- [Directive]: Copy out the data starting at the line containing "Question: Where is" and ending at the line containing "Does green fabric tank top at center appear on", both included, reproducing each line verbatim.

- [Data supplied]:
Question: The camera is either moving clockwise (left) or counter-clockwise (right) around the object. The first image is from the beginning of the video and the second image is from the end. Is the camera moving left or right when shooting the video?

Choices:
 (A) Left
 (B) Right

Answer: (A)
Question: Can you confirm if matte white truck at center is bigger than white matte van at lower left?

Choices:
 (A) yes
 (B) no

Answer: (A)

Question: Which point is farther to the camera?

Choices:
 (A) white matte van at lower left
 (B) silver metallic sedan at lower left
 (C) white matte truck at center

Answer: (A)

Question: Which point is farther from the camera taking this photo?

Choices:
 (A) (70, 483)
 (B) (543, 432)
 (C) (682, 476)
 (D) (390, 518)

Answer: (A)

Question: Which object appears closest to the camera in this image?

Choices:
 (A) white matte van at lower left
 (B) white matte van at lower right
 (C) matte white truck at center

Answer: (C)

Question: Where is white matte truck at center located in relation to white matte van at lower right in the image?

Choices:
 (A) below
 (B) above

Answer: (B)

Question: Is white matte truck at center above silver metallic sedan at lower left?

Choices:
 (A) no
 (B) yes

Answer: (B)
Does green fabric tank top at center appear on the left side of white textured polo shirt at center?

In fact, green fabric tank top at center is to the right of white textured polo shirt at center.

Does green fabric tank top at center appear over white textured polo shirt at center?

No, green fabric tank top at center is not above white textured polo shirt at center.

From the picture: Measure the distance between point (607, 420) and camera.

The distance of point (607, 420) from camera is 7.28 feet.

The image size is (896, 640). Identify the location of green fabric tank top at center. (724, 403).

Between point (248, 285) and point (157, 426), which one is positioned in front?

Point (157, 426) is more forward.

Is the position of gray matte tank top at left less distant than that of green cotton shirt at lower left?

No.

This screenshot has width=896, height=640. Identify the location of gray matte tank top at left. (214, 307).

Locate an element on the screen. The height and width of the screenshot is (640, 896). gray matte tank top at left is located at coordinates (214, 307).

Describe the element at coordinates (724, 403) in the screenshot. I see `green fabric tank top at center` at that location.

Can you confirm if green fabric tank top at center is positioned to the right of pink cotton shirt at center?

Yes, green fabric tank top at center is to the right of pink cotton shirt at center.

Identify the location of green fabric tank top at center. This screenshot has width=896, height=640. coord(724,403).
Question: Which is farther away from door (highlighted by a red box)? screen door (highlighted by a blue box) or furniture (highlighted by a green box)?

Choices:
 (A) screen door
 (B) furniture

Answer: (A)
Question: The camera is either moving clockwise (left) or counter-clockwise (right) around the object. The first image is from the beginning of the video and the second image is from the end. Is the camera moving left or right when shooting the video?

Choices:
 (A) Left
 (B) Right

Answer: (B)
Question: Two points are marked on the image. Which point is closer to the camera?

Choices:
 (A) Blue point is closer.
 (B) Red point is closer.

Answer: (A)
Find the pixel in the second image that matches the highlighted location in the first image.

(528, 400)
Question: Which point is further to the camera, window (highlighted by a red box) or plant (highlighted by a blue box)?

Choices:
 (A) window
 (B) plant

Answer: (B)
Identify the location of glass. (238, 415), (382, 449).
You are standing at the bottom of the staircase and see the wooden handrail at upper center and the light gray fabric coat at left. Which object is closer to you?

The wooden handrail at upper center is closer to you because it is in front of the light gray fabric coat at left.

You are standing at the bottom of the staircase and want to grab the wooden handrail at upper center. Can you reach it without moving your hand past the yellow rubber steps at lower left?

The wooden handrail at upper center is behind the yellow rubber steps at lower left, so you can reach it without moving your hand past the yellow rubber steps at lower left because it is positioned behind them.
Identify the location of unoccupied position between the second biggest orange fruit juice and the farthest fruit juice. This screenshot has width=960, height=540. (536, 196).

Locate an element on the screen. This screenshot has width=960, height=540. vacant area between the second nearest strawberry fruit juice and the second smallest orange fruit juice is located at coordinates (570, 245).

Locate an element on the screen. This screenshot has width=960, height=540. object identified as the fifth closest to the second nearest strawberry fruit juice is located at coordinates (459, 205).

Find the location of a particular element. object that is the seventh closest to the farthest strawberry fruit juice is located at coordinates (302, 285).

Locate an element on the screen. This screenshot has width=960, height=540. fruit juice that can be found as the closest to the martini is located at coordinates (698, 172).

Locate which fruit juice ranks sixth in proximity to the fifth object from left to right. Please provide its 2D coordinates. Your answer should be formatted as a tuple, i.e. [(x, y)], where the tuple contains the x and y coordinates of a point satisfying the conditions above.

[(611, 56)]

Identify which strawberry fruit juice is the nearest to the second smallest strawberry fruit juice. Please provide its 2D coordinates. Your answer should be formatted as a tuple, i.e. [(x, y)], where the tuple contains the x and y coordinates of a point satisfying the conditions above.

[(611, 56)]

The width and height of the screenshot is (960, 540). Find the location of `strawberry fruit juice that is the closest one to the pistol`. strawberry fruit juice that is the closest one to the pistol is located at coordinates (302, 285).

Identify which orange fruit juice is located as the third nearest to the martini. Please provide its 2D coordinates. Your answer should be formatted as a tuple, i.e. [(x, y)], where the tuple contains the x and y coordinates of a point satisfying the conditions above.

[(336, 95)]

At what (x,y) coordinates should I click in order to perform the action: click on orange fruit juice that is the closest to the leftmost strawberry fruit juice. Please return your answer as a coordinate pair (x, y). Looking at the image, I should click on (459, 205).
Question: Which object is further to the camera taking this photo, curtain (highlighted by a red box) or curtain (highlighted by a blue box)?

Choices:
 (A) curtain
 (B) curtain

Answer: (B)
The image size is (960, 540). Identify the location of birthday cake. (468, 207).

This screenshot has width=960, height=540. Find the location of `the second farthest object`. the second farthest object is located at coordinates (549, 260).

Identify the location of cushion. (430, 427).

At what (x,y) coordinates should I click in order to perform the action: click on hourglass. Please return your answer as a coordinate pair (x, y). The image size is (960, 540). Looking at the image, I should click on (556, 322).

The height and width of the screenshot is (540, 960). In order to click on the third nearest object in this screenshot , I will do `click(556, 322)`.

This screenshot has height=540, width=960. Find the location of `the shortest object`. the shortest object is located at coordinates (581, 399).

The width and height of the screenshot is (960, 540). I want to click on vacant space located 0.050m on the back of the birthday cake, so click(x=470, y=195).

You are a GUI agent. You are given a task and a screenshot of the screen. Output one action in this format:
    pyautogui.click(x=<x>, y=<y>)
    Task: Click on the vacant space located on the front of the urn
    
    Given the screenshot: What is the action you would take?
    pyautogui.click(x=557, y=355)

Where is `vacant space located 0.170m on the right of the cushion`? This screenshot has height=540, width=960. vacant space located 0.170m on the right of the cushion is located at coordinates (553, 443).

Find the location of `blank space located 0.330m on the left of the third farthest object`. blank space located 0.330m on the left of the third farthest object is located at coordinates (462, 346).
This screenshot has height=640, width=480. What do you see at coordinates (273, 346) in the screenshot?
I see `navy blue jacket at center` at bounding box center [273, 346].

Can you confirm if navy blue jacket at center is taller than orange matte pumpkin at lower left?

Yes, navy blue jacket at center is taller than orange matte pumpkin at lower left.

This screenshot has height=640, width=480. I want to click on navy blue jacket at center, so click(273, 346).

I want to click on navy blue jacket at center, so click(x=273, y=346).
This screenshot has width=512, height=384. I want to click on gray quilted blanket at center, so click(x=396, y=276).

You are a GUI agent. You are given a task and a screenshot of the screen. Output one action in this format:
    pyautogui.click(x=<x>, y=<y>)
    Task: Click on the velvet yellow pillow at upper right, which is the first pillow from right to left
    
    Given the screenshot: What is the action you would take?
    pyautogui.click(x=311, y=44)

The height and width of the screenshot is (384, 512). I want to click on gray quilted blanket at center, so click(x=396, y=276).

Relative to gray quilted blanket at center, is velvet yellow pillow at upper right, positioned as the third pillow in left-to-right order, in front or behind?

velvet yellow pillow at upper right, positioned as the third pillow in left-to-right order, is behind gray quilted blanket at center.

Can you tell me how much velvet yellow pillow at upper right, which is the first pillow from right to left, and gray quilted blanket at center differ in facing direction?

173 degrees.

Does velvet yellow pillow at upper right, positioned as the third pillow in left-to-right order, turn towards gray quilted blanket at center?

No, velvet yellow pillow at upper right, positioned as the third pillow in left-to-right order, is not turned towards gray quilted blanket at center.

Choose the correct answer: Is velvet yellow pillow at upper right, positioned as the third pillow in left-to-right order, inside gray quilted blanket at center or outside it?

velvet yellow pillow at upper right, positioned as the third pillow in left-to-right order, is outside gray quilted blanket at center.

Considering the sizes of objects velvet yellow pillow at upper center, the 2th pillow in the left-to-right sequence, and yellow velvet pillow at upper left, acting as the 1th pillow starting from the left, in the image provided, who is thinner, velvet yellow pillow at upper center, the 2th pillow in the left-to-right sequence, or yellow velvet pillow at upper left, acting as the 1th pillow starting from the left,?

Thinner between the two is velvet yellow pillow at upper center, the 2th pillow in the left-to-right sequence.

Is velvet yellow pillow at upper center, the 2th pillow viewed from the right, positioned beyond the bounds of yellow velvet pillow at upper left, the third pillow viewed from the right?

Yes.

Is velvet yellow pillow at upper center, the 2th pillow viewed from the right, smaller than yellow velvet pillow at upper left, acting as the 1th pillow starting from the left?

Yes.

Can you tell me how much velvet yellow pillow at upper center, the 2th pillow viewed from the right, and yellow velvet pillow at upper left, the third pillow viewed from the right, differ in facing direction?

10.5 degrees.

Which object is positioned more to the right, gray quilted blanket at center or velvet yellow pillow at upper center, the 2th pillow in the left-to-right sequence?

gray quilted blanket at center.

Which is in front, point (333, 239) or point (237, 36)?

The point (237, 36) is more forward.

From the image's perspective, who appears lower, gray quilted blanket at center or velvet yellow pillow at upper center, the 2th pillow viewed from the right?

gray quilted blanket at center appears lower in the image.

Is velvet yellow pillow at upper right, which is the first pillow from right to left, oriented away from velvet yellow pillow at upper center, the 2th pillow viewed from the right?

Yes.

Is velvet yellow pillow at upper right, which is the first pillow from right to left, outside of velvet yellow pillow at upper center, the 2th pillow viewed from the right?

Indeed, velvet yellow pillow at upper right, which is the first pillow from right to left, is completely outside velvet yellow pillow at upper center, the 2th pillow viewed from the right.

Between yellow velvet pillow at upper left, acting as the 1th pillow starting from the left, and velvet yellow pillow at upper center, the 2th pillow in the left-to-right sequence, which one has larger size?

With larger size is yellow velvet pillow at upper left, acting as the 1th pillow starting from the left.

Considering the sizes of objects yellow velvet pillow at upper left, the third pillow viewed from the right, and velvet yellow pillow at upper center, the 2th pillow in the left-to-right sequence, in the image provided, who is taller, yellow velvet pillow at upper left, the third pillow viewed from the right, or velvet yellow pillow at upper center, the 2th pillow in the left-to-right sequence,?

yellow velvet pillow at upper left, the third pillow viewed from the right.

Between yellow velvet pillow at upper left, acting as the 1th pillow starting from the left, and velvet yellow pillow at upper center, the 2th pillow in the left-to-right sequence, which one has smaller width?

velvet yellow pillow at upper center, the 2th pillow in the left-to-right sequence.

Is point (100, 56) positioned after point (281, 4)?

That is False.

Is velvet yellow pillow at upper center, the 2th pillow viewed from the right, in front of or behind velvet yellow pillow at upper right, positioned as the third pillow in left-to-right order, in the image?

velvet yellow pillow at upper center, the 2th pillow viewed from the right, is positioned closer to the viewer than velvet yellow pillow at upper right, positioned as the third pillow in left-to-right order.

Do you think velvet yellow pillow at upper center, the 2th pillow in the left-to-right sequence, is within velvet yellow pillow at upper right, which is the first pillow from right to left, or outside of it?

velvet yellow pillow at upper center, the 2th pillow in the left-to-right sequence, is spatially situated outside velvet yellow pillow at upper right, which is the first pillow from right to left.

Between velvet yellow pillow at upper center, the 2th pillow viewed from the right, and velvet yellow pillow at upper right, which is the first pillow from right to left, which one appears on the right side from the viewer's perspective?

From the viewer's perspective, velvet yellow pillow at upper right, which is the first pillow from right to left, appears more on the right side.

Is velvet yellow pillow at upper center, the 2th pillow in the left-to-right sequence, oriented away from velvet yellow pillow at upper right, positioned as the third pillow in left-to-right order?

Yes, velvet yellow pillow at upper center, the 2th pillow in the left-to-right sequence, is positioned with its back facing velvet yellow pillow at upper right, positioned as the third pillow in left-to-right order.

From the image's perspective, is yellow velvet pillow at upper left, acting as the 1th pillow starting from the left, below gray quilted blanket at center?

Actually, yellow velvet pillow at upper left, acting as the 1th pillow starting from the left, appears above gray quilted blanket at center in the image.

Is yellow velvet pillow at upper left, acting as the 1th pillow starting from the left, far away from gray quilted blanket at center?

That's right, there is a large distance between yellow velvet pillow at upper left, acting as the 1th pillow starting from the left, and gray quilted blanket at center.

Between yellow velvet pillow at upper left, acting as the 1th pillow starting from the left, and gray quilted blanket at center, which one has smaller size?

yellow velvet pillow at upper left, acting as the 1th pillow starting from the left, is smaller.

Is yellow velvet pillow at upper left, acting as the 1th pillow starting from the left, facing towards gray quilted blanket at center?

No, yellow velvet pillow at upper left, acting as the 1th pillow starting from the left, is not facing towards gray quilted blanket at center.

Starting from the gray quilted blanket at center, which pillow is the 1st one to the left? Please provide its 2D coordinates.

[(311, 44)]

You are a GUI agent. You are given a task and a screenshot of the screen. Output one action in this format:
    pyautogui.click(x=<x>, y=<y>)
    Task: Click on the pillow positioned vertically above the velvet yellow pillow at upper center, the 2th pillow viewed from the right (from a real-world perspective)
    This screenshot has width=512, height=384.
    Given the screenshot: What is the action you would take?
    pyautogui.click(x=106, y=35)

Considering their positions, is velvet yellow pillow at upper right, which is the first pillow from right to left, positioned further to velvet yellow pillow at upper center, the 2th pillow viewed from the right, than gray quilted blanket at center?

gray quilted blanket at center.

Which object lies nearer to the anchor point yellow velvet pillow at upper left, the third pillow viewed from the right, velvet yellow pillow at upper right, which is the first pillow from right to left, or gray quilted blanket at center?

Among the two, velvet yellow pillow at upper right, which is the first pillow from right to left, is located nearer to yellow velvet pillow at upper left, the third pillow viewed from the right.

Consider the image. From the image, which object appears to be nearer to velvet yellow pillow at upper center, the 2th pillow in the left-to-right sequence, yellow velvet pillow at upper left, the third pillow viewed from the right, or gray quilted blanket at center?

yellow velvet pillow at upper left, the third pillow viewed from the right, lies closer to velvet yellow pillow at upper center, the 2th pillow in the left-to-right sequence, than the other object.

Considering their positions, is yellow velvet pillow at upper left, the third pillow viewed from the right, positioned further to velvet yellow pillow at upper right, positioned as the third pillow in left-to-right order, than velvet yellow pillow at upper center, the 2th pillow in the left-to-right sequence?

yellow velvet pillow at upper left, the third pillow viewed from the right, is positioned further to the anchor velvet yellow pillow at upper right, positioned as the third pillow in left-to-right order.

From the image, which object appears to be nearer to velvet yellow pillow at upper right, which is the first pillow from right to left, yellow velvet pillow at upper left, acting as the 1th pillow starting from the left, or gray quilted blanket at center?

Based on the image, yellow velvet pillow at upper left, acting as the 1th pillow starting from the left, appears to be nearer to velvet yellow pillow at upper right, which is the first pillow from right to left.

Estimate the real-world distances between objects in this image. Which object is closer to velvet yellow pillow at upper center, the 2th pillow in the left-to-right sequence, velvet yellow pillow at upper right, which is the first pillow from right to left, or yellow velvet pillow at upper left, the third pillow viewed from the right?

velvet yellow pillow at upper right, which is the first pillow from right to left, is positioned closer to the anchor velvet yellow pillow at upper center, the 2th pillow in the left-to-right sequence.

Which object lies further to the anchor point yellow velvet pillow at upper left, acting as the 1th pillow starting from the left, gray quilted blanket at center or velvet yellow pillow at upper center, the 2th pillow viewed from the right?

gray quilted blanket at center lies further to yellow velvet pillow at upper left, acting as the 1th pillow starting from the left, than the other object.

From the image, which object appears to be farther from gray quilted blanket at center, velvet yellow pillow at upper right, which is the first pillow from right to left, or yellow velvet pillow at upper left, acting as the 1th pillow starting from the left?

- [Solved exercise]:
Question: Where is white matte truck at center located in relation to white matte van at lower right in the image?

Choices:
 (A) below
 (B) above

Answer: (B)

Question: Is white matte truck at center above silver metallic sedan at lower left?

Choices:
 (A) no
 (B) yes

Answer: (B)
Does green fabric tank top at center appear on the left side of white textured polo shirt at center?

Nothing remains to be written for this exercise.